#### Task inputs
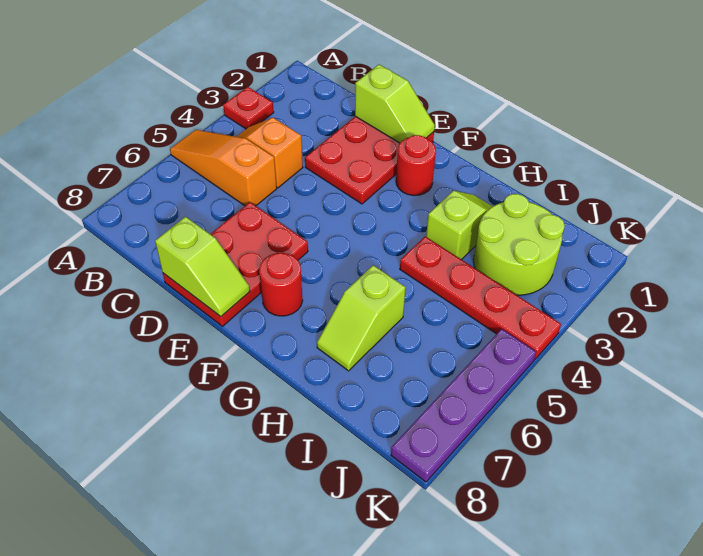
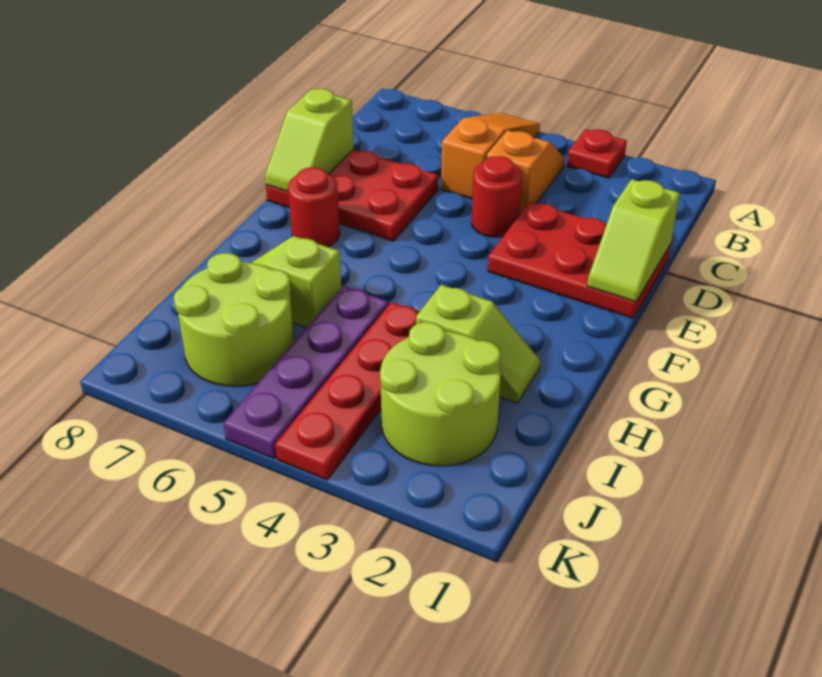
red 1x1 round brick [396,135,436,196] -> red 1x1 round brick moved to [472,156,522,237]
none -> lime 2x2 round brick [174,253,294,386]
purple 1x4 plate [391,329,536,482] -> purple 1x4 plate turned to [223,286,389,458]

...

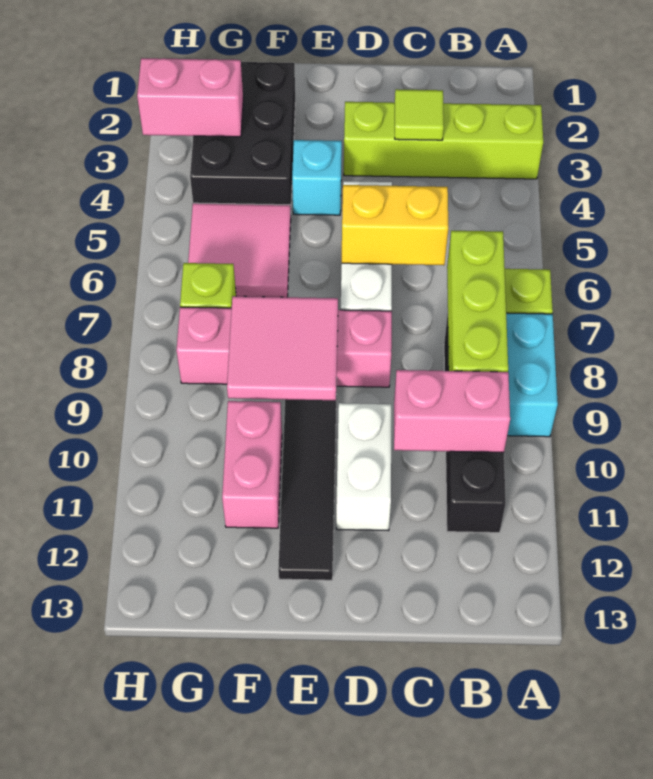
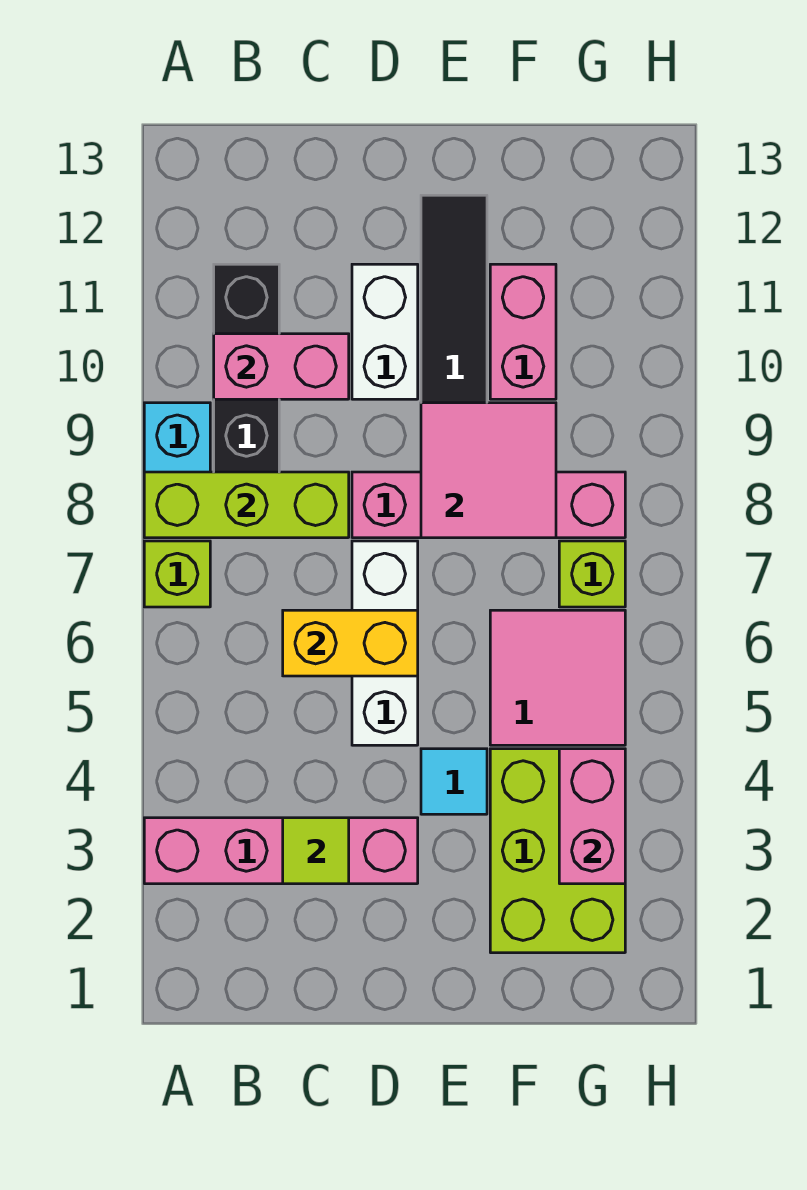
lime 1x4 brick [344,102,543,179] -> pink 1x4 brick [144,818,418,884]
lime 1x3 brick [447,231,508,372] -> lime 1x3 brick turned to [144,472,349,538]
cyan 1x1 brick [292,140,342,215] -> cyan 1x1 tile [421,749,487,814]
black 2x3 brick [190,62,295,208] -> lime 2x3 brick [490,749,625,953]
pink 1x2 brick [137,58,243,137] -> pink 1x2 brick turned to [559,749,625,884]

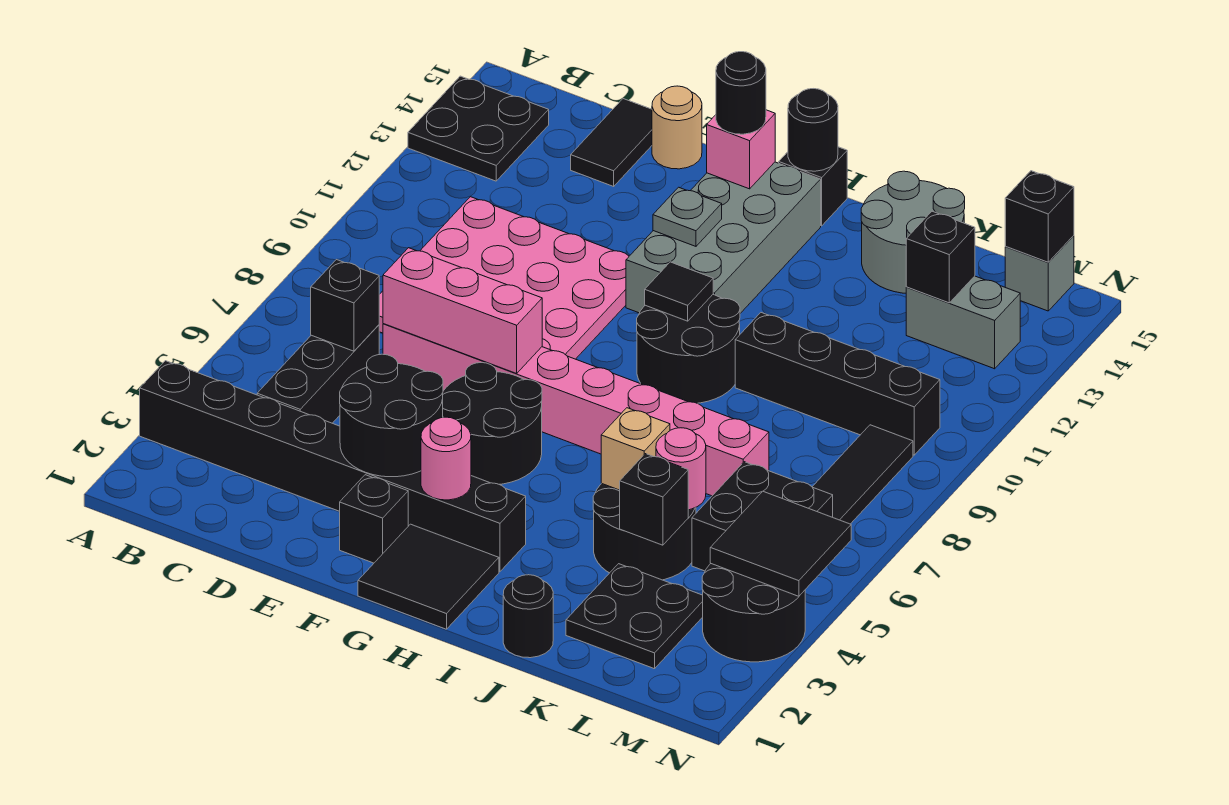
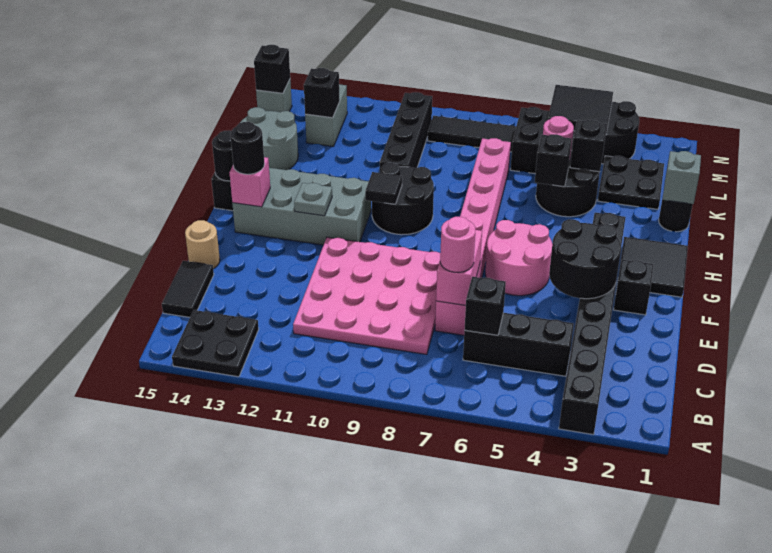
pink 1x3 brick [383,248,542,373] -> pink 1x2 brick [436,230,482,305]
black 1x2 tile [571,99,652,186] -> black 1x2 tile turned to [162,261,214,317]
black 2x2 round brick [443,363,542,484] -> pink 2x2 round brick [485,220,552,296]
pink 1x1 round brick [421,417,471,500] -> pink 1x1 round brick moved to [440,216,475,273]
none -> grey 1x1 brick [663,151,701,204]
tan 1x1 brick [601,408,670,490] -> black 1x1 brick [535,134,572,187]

* * *

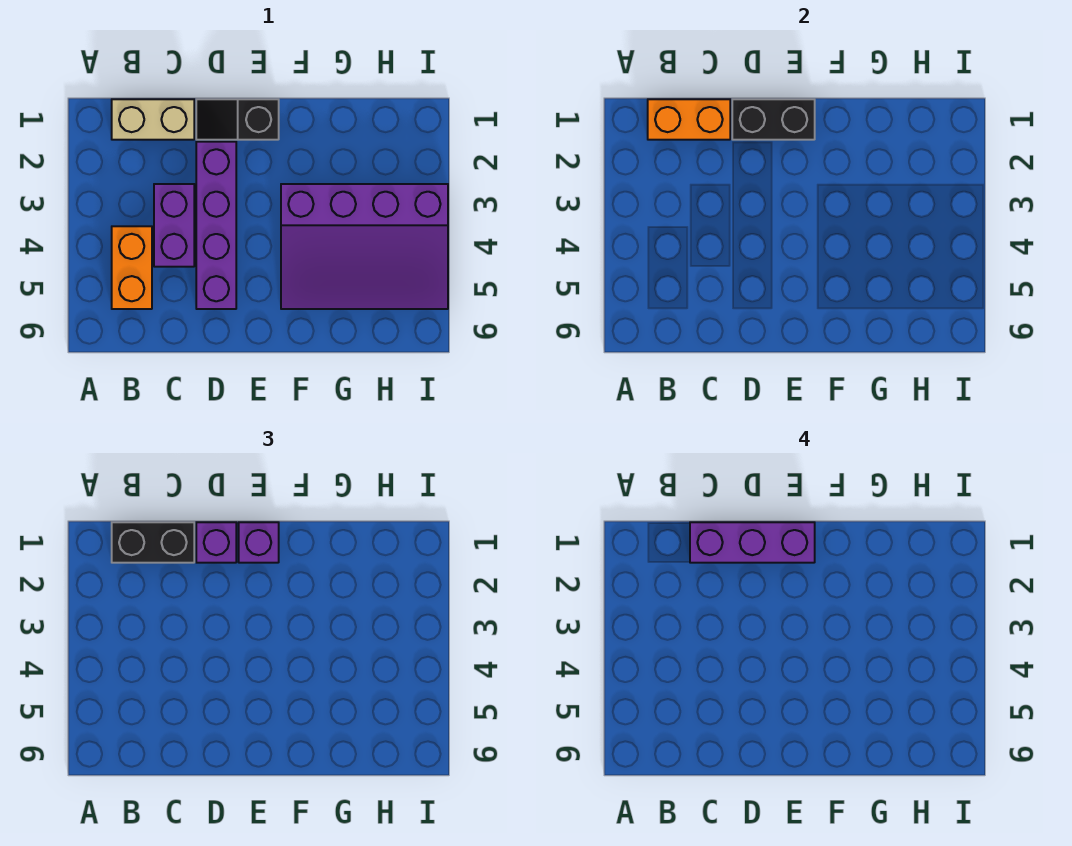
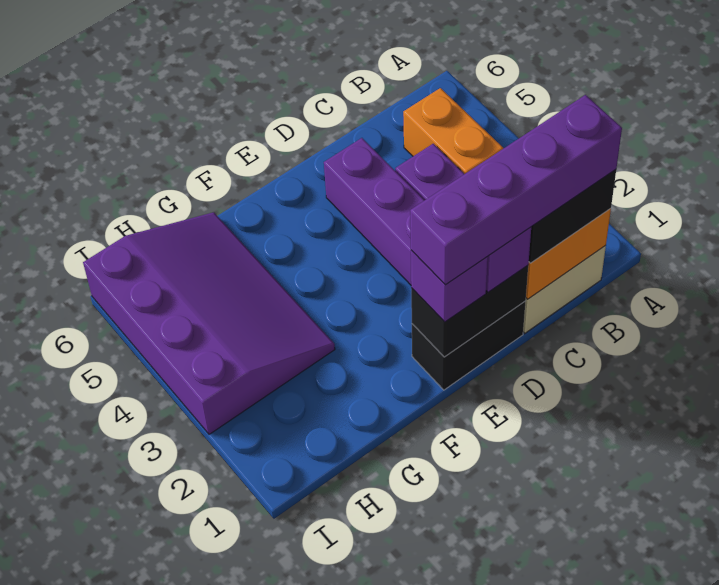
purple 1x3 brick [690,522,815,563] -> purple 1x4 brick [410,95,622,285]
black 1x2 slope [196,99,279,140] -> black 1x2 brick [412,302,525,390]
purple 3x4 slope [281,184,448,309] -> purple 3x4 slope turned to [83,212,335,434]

#### Task details
Although the records hold pictures, the copy must not; give again exactly the lines from the one with "black 2x3 brick" through the one with "tan 1x1 brick".

#### Response for this exercise
black 2x3 brick [190,62,295,208] -> lime 2x3 brick [490,749,625,953]
pink 1x2 brick [137,58,243,137] -> pink 1x2 brick turned to [559,749,625,884]

pink 1x3 brick [383,248,542,373] -> pink 1x2 brick [436,230,482,305]
black 1x2 tile [571,99,652,186] -> black 1x2 tile turned to [162,261,214,317]
black 2x2 round brick [443,363,542,484] -> pink 2x2 round brick [485,220,552,296]
pink 1x1 round brick [421,417,471,500] -> pink 1x1 round brick moved to [440,216,475,273]
none -> grey 1x1 brick [663,151,701,204]
tan 1x1 brick [601,408,670,490] -> black 1x1 brick [535,134,572,187]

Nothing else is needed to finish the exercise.